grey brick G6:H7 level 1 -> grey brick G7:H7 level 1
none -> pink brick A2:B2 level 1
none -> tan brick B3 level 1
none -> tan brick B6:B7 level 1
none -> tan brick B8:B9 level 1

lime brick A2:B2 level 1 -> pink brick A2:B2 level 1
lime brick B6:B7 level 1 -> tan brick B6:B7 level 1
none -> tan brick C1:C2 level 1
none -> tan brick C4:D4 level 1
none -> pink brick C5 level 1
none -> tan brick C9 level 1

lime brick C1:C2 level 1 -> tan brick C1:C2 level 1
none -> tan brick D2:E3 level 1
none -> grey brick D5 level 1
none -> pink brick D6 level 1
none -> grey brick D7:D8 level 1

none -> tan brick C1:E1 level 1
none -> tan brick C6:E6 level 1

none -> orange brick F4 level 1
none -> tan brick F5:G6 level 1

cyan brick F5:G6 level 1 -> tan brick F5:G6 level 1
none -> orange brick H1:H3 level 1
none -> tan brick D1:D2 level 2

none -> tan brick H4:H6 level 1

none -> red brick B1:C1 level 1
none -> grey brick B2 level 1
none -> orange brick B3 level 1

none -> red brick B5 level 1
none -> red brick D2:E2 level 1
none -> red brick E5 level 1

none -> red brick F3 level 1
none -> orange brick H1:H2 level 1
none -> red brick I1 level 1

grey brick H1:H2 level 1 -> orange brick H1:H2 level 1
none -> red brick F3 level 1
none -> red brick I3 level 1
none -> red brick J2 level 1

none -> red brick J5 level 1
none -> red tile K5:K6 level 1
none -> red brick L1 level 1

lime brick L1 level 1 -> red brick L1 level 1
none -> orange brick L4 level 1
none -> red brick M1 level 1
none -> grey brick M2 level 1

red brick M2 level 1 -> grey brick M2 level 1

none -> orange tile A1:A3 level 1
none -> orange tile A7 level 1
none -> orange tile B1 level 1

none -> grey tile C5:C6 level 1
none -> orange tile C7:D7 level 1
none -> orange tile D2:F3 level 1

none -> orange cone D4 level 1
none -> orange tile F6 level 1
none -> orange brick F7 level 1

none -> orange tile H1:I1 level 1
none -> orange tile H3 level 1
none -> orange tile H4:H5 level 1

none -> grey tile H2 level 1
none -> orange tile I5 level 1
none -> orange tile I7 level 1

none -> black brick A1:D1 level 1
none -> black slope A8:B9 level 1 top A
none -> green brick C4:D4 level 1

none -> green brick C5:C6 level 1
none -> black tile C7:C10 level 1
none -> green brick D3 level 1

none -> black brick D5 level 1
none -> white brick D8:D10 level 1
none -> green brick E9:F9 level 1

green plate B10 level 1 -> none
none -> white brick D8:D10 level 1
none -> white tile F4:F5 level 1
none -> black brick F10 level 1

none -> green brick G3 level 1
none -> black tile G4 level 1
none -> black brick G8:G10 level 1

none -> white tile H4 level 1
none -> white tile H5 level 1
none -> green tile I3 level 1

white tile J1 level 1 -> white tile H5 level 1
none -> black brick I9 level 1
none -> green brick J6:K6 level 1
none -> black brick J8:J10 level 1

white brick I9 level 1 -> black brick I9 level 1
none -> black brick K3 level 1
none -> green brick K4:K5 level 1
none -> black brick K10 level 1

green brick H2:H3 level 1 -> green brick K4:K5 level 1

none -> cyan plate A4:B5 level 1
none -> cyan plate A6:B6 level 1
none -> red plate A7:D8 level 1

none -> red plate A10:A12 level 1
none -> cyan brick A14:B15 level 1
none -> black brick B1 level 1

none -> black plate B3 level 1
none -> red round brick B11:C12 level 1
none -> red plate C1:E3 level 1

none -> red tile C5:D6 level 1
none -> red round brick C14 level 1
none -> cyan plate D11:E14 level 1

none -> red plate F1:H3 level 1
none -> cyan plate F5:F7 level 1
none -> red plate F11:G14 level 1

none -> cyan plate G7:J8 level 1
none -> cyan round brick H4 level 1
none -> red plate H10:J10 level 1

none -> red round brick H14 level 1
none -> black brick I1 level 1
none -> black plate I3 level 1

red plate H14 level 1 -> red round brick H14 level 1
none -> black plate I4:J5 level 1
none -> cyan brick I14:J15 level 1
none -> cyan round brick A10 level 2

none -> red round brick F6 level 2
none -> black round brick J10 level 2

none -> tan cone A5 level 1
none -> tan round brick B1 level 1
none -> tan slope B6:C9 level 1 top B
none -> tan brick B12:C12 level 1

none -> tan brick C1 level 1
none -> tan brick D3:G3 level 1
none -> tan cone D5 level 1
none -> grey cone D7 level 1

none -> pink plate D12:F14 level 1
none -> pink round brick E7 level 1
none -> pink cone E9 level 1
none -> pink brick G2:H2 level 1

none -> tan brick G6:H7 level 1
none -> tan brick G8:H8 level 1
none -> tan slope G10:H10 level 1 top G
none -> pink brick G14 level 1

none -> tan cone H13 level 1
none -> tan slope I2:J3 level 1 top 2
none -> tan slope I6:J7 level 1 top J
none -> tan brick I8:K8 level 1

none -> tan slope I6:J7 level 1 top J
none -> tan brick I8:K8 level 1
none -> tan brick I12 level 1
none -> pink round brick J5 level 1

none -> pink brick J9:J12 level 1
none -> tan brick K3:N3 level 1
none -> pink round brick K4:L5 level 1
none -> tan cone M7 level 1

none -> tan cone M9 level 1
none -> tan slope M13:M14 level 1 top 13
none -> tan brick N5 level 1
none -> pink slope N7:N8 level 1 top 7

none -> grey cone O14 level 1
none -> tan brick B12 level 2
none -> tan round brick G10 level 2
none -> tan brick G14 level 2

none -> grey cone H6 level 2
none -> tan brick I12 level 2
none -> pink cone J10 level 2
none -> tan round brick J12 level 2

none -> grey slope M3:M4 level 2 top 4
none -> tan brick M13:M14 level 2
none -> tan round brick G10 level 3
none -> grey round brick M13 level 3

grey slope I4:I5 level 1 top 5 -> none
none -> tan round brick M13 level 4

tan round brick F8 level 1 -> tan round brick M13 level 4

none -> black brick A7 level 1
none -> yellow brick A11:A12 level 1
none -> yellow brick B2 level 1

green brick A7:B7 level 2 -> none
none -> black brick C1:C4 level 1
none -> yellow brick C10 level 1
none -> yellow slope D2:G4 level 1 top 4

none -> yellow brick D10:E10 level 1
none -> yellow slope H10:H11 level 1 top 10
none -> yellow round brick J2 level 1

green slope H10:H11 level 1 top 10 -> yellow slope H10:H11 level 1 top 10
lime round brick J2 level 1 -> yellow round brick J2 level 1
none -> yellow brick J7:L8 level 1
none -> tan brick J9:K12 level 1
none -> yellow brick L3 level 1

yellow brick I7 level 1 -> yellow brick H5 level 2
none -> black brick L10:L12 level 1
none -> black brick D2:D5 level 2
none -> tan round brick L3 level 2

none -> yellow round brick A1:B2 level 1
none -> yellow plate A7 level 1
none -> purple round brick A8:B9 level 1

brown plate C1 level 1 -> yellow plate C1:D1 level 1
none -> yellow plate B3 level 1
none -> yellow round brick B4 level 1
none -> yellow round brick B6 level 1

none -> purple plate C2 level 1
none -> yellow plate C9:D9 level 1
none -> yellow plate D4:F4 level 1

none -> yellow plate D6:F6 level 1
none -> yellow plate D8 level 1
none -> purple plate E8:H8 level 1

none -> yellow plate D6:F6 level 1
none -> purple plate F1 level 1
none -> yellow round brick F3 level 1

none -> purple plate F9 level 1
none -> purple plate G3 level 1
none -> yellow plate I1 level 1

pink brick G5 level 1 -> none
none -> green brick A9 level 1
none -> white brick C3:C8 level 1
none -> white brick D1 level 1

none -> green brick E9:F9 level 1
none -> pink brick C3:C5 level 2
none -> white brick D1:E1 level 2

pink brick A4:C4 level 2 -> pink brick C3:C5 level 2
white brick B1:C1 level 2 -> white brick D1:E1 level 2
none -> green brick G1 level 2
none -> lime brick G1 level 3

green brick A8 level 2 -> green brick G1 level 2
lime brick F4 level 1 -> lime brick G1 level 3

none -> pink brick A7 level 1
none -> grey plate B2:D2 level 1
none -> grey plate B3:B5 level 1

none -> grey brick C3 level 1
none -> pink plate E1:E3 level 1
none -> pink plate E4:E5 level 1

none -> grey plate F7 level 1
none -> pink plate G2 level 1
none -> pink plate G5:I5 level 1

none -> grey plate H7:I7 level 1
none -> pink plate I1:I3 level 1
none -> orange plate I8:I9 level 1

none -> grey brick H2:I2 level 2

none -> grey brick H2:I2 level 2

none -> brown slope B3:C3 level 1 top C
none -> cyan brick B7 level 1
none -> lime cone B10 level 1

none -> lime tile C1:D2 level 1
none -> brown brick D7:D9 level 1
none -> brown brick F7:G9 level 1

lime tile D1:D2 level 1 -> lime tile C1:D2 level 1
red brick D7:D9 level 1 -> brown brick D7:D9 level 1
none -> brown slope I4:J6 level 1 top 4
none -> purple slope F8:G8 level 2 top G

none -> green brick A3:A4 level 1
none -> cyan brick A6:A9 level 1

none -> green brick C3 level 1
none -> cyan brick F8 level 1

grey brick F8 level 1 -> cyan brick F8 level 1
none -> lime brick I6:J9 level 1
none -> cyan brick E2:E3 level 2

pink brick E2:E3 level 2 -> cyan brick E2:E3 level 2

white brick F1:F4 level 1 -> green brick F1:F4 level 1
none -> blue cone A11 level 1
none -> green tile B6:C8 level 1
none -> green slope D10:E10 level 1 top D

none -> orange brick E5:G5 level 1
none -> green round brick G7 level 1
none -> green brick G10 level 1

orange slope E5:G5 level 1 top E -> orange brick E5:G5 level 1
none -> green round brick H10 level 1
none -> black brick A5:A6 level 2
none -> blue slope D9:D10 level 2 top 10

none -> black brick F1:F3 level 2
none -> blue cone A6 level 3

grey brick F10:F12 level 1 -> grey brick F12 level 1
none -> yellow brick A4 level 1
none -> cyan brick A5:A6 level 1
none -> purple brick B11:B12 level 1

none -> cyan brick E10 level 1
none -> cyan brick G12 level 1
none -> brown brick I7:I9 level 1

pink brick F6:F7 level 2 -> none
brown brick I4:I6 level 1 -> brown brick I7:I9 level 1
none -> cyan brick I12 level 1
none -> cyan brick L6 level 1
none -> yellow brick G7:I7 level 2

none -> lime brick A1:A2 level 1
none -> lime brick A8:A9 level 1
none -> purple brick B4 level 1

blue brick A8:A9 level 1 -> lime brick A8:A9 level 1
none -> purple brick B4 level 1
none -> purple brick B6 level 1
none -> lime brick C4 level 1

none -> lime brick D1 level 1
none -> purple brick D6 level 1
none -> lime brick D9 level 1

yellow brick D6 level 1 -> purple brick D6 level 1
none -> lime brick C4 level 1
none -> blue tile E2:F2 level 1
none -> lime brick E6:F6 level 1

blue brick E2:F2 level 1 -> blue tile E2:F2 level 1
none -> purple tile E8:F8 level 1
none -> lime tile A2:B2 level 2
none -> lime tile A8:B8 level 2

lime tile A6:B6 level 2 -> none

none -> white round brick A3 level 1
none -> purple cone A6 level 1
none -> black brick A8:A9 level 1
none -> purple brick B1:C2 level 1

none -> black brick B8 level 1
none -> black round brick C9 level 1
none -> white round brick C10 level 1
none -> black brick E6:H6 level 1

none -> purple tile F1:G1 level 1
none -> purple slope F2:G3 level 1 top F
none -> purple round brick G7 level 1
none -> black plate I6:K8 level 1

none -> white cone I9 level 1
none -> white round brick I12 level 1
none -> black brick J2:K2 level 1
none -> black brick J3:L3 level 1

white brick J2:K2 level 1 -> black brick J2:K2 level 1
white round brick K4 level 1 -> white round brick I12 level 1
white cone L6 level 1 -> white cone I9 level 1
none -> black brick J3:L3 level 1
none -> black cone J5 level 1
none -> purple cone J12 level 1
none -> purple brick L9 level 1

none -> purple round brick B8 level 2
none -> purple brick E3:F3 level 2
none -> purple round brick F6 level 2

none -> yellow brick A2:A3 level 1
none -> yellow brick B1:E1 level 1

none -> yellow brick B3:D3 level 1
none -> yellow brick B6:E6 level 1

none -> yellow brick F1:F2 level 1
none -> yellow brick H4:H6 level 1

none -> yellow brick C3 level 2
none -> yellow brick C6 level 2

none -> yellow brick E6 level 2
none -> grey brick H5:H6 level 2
▬▬▬▬▬▬
Work order ▸
Copy out each line of the data that holds the string "blue".

Task solution ▸
none -> blue cone A11 level 1
none -> blue slope D9:D10 level 2 top 10
none -> blue cone A6 level 3
blue brick A8:A9 level 1 -> lime brick A8:A9 level 1
none -> blue tile E2:F2 level 1
blue brick E2:F2 level 1 -> blue tile E2:F2 level 1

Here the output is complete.